__EXERCISE DETAILS__
Please copy, exactly as they appear below, the lines from the one containing "(524, 300) = (545, 374): orange" through the one containing "(525, 440) = (576, 525): brown".

(DATA TO EXAMINE Opens)

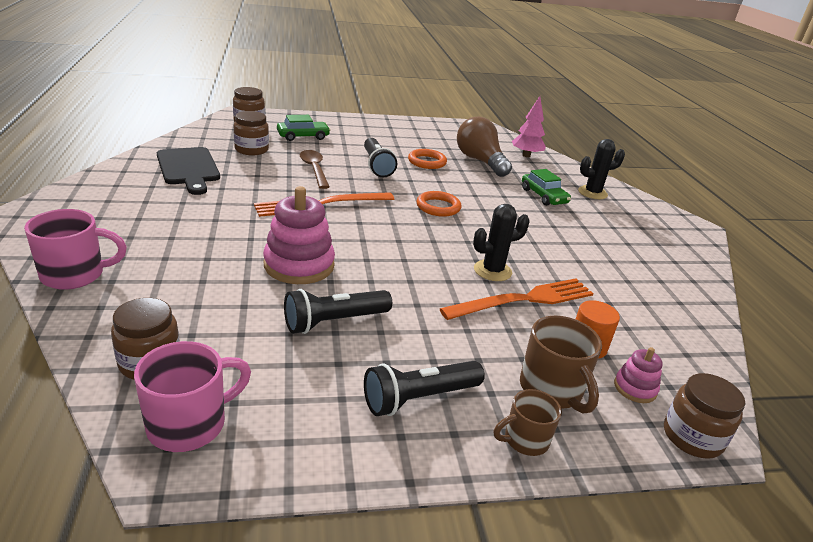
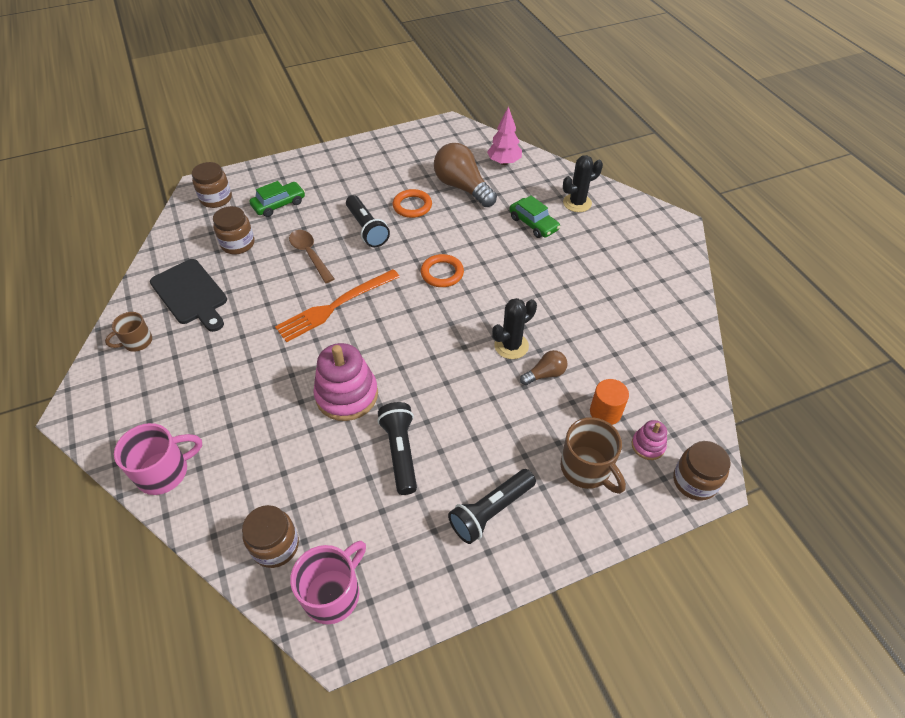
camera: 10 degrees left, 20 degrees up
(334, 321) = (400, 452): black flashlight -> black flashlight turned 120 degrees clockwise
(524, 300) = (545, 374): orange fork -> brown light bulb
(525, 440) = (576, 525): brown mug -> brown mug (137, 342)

(DATA TO EXAMINE Closes)
(DATA TO EXAMINE Opens)

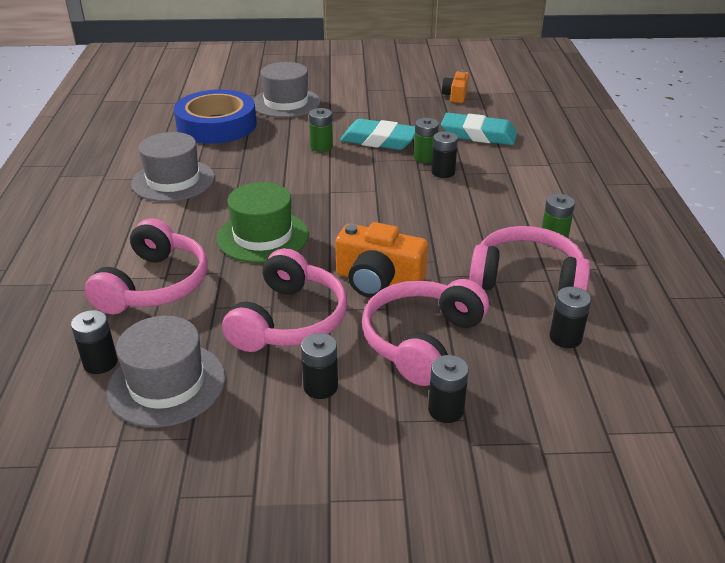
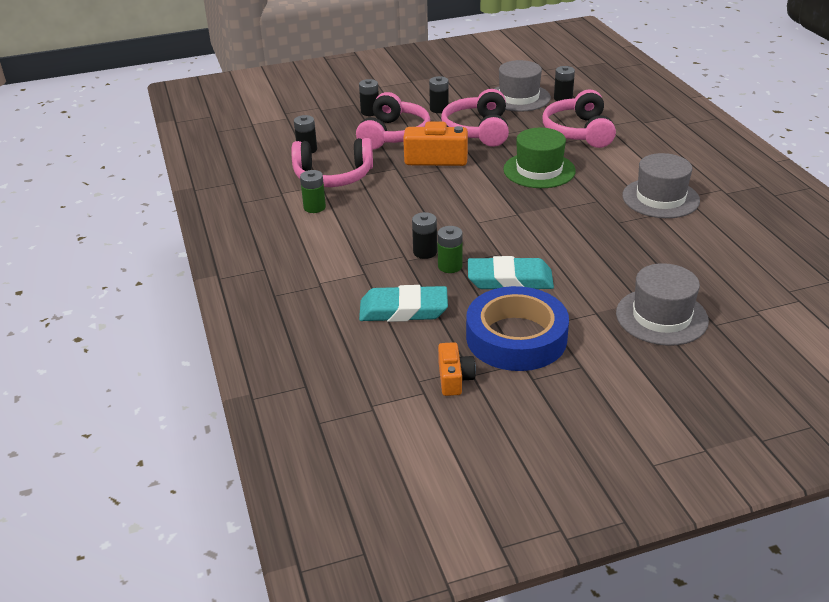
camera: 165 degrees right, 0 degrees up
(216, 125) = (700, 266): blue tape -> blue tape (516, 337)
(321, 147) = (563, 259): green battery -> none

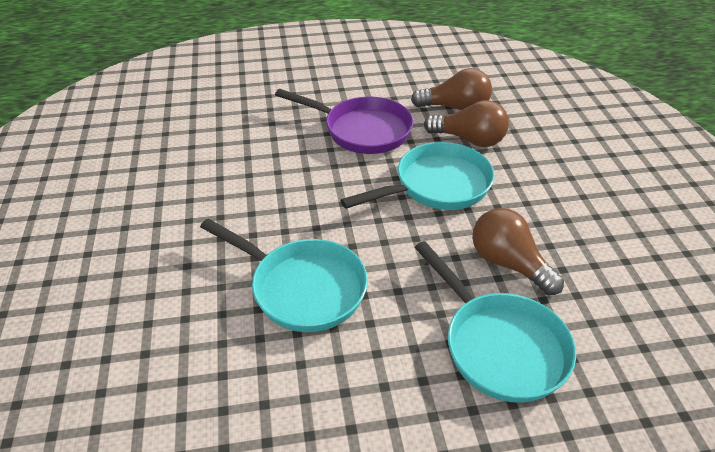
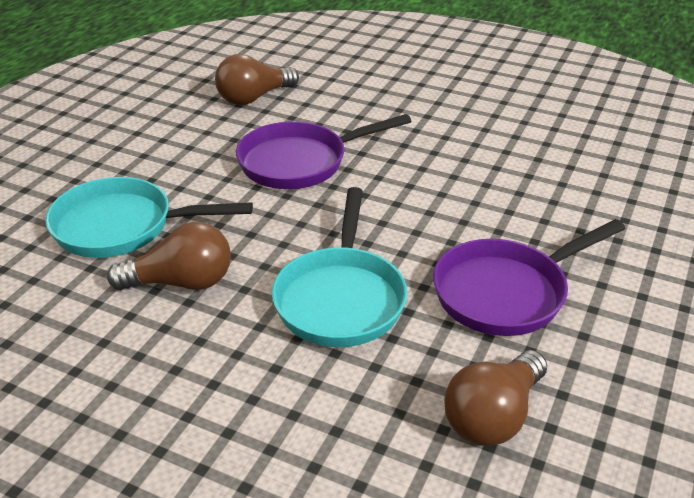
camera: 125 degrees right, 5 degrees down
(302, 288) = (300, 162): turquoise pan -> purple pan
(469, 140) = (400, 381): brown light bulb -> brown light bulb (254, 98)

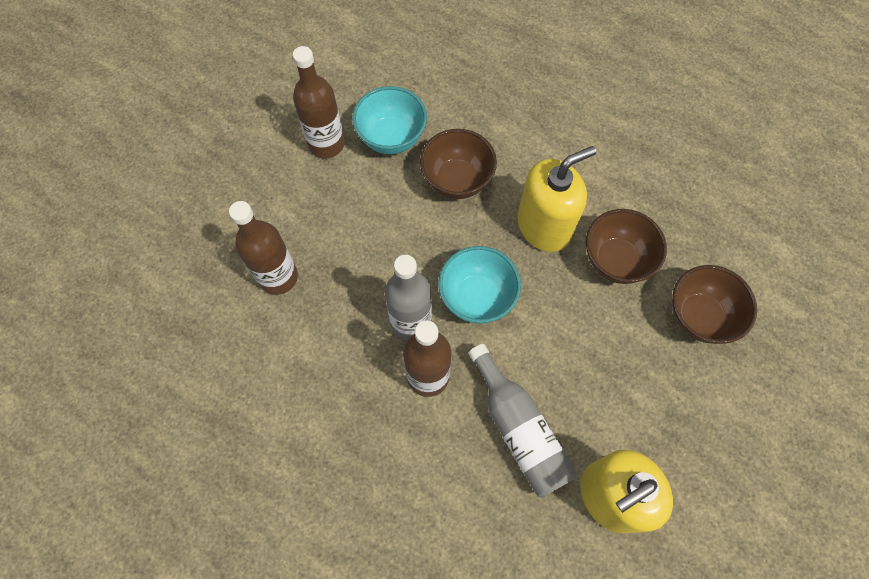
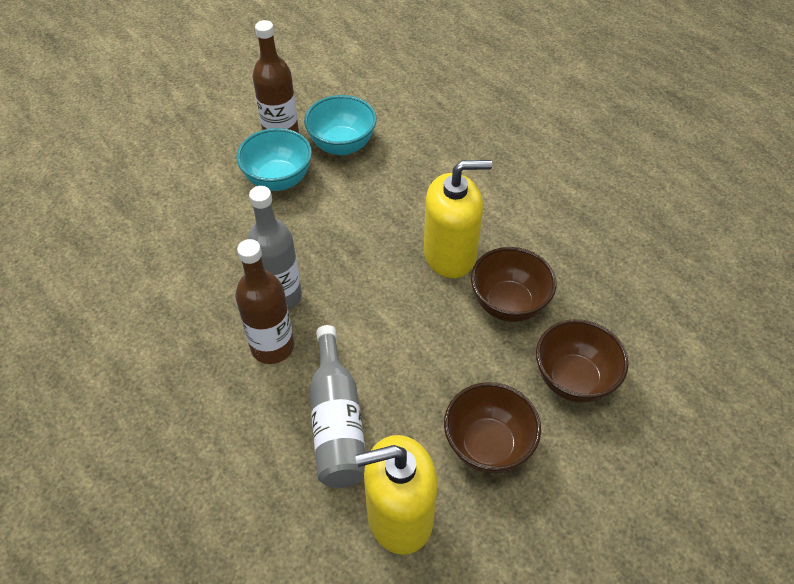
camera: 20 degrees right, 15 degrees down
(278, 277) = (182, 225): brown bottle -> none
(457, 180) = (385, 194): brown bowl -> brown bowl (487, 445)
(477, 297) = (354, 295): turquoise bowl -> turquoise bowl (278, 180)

(DATA TO EXAMINE Closes)

__TASK RESPONSE__
(524, 300) = (545, 374): orange fork -> brown light bulb
(525, 440) = (576, 525): brown mug -> brown mug (137, 342)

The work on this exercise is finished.